[YOUR ASSIGNMENT] Pull every line that includes the word "dice" out of the data below and copy it.

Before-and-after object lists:
= Beginning of Section =

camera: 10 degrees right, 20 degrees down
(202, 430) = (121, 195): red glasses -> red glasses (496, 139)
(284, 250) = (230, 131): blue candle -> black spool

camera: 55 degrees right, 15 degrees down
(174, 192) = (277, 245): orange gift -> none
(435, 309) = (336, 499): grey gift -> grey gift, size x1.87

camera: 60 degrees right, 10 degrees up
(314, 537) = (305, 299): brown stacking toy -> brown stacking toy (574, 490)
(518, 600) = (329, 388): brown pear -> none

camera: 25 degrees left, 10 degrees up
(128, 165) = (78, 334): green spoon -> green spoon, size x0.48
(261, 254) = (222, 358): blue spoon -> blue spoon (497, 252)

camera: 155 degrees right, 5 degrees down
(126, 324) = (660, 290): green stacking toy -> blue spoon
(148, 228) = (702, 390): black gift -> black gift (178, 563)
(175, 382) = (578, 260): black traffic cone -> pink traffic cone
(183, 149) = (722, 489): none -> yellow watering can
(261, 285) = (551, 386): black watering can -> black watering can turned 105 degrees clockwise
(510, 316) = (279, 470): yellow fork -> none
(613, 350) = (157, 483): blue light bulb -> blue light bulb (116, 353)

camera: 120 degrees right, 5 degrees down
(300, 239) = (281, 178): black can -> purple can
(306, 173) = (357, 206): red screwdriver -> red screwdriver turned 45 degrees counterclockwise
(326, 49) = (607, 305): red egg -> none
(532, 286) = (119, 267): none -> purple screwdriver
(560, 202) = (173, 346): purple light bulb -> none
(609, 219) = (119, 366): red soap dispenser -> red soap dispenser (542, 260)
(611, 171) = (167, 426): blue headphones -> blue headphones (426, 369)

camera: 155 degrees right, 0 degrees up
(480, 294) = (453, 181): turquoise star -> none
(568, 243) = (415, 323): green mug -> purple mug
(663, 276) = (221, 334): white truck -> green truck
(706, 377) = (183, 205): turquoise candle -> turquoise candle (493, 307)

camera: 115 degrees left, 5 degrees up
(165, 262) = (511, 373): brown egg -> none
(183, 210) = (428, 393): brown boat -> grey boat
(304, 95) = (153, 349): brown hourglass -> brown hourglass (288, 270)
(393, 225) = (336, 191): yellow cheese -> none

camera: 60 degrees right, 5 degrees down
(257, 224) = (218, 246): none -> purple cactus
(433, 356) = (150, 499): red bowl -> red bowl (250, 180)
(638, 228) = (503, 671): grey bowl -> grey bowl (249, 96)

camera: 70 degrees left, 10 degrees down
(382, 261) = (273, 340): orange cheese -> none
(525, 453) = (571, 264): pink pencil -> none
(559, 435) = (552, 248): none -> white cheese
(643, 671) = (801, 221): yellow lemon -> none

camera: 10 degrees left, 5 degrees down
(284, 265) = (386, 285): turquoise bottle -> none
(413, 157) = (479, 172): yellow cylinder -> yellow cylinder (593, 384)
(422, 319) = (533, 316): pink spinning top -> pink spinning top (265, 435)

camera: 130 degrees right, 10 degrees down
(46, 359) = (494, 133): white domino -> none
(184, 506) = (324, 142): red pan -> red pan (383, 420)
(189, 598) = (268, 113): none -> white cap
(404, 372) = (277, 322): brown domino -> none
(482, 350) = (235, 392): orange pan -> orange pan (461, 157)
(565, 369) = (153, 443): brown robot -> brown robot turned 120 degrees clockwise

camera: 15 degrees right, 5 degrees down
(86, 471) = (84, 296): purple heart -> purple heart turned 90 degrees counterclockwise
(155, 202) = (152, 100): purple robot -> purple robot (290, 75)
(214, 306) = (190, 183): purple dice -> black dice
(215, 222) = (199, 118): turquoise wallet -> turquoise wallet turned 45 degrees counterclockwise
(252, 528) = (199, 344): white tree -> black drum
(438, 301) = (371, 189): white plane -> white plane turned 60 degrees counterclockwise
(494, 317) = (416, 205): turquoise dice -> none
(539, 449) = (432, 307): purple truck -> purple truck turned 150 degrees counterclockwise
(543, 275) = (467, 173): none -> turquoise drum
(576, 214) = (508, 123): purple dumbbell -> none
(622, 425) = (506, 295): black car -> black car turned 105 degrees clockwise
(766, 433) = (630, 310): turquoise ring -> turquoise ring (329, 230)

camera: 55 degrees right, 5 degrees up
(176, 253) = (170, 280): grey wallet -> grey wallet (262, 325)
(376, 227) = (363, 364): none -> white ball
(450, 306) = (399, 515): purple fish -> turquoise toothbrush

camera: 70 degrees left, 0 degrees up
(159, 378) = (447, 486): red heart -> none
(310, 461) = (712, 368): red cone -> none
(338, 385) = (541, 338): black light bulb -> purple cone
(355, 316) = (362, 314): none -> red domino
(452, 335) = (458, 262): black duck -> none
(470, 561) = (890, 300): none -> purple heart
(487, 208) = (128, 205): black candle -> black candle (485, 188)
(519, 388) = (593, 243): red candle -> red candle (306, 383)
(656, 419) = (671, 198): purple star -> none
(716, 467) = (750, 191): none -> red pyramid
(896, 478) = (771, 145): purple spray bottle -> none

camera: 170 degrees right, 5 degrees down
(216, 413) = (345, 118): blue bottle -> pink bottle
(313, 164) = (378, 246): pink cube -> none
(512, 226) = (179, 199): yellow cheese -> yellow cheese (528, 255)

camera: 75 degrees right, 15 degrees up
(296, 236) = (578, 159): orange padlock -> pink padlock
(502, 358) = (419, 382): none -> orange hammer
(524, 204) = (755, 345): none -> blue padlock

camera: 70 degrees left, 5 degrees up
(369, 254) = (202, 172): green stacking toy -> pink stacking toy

= End of Section =

[COMPLETED TASK]
(214, 306) = (190, 183): purple dice -> black dice
(494, 317) = (416, 205): turquoise dice -> none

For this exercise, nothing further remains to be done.